» **ACTIVITY**:
Lines from the one containing "RTC2 pin SQW: TX -> D7" through the final line of the data, restated word for word and free of pictures, make up the whole answer.

[Modification records]

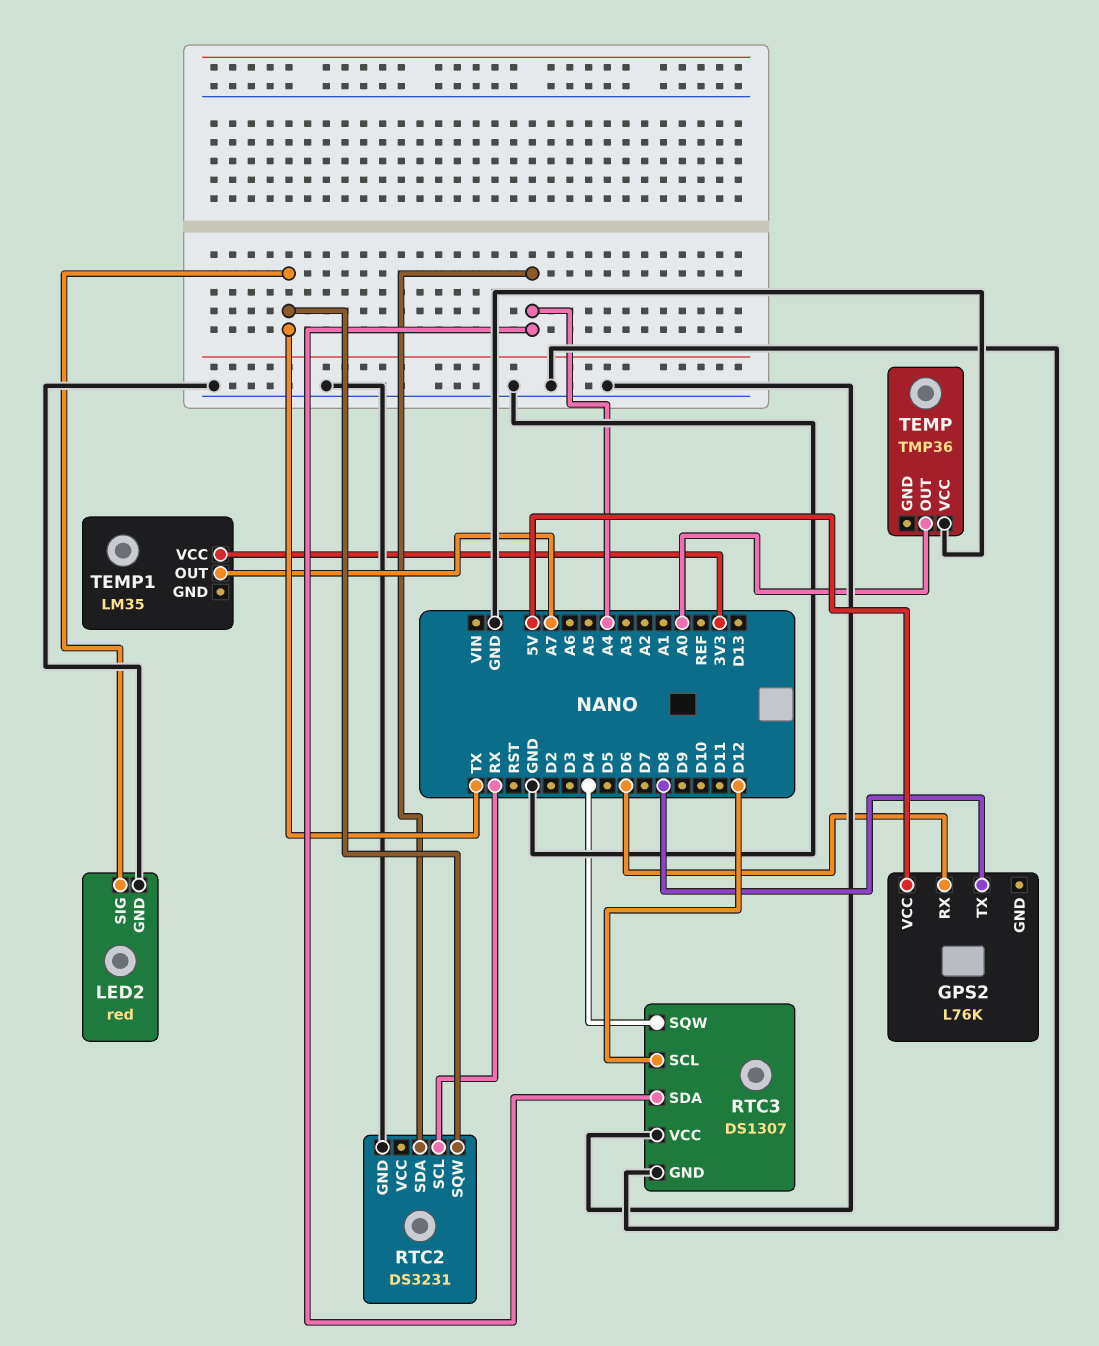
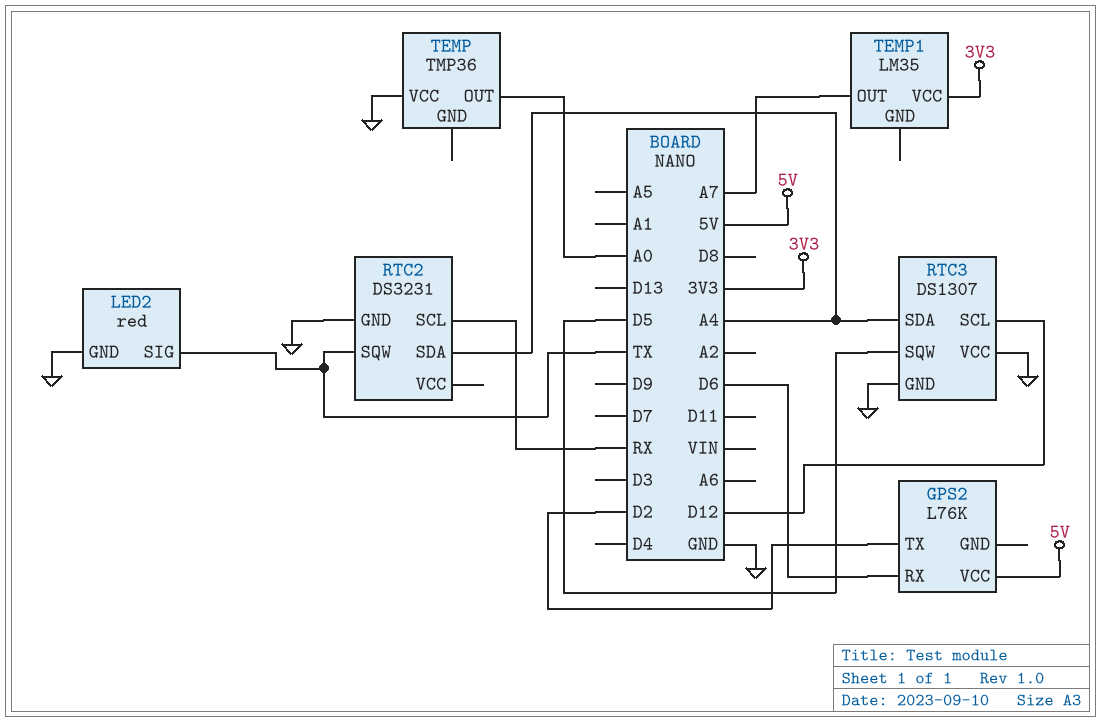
GPS2 pin TX: D8 -> D2
RTC3 pin SQW: D4 -> D5

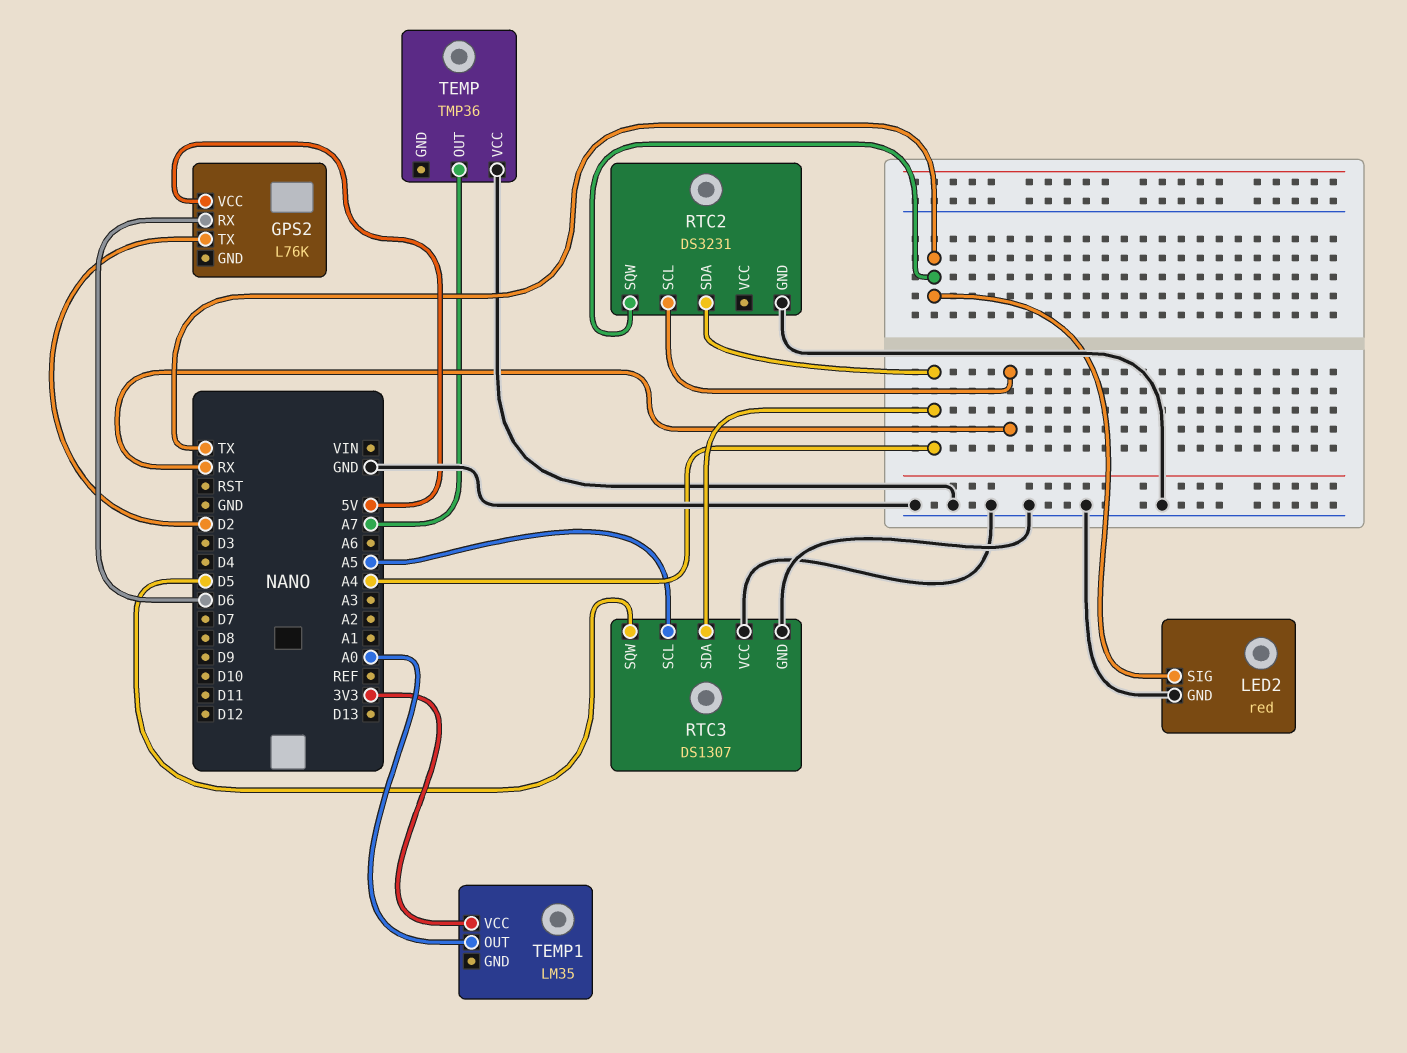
RTC3 pin SCL: D12 -> A5
TEMP pin OUT: A0 -> A7
TEMP1 pin OUT: A7 -> A0

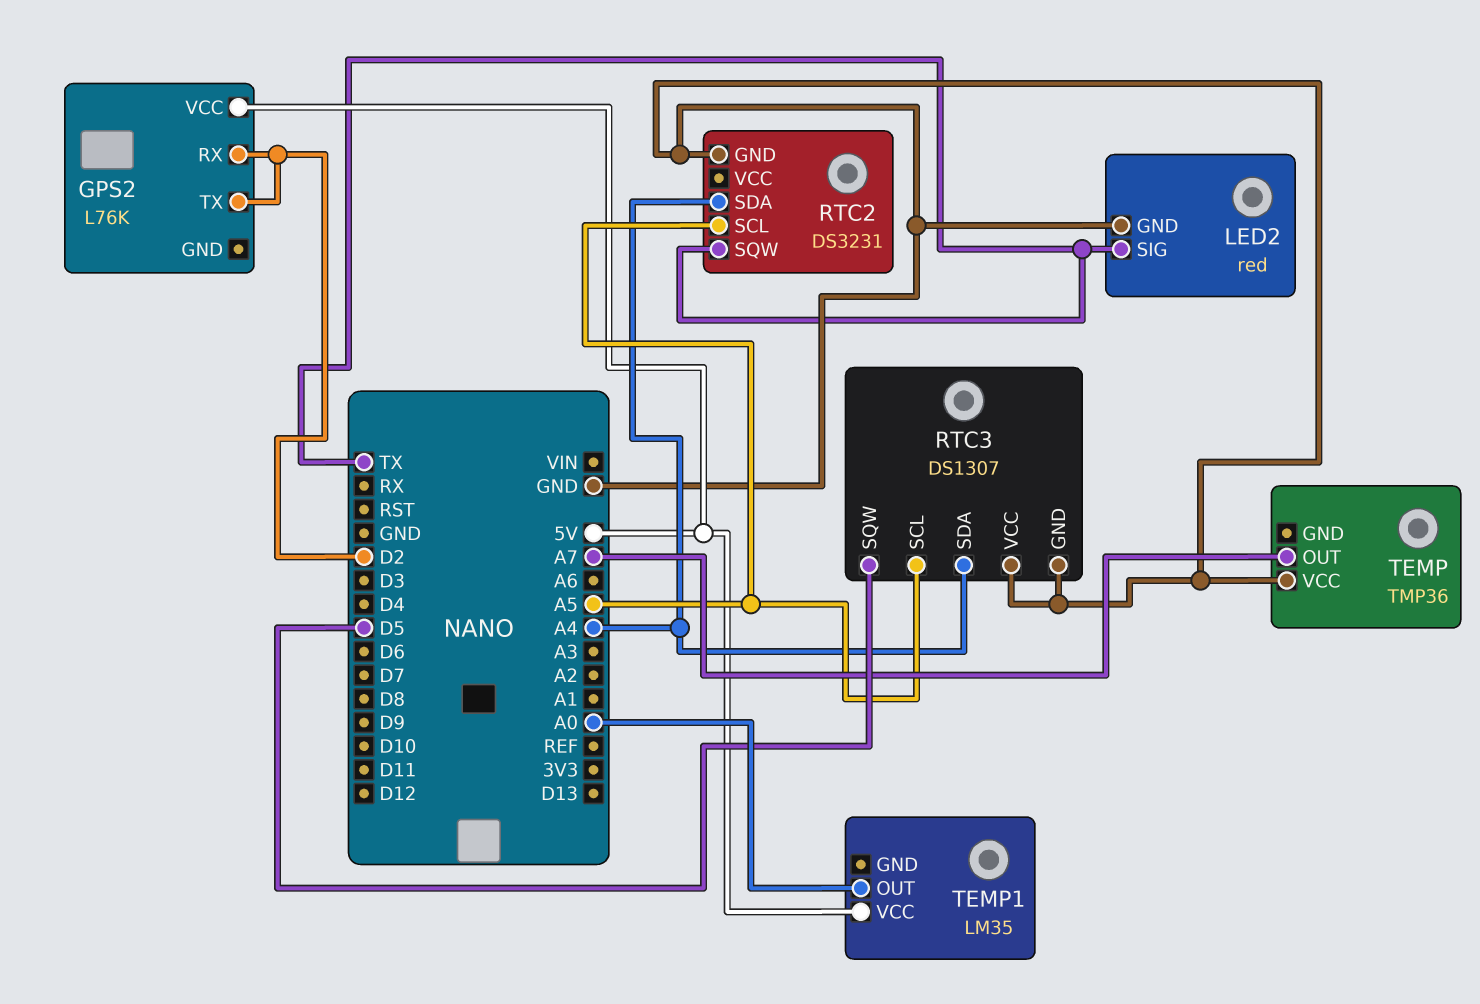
GPS2 pin RX: D6 -> D2
RTC2 pin SCL: RX -> A5
TEMP1 pin VCC: 3V3 -> 5V

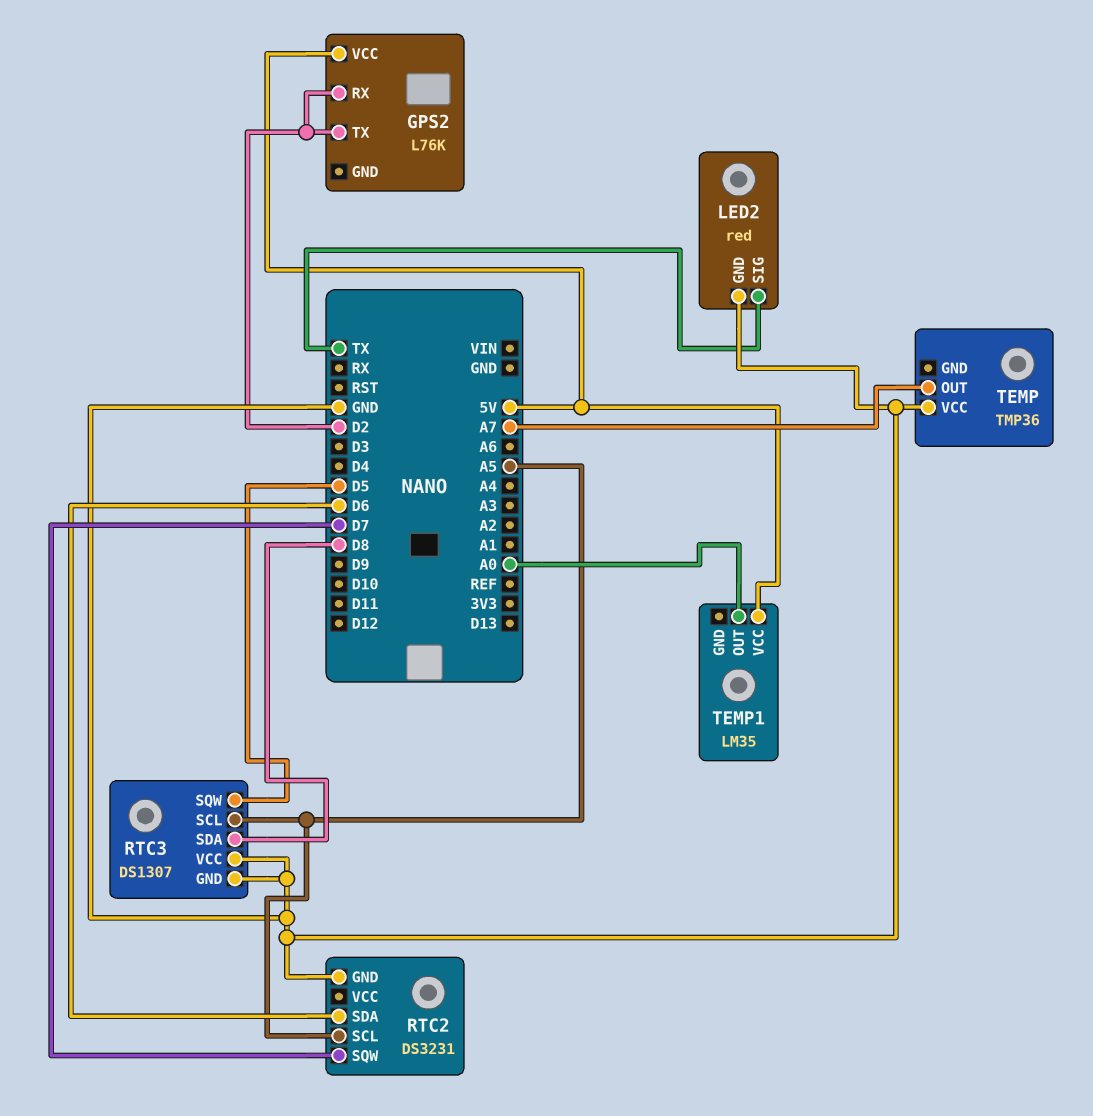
RTC2 pin SDA: A4 -> D6
RTC2 pin SQW: TX -> D7
RTC3 pin SDA: A4 -> D8

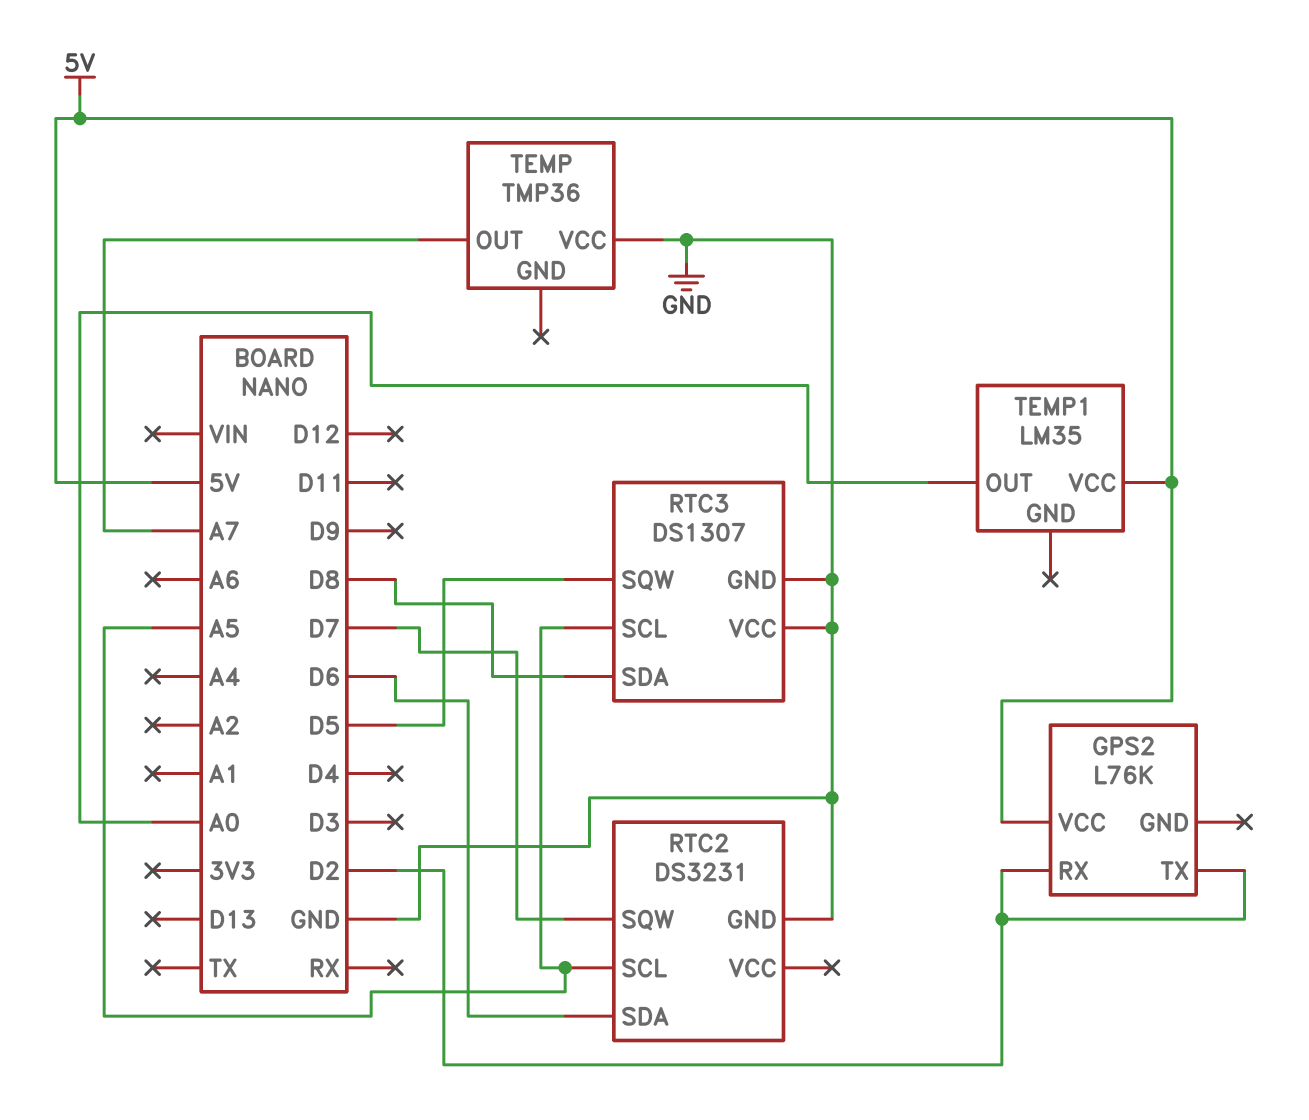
LED2: red -> none
LED2 pin GND: GND -> none
LED2 pin SIG: TX -> none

» **RESPONSE FOR THIS EXERCISE**:
RTC2 pin SQW: TX -> D7
RTC3 pin SDA: A4 -> D8

LED2: red -> none
LED2 pin GND: GND -> none
LED2 pin SIG: TX -> none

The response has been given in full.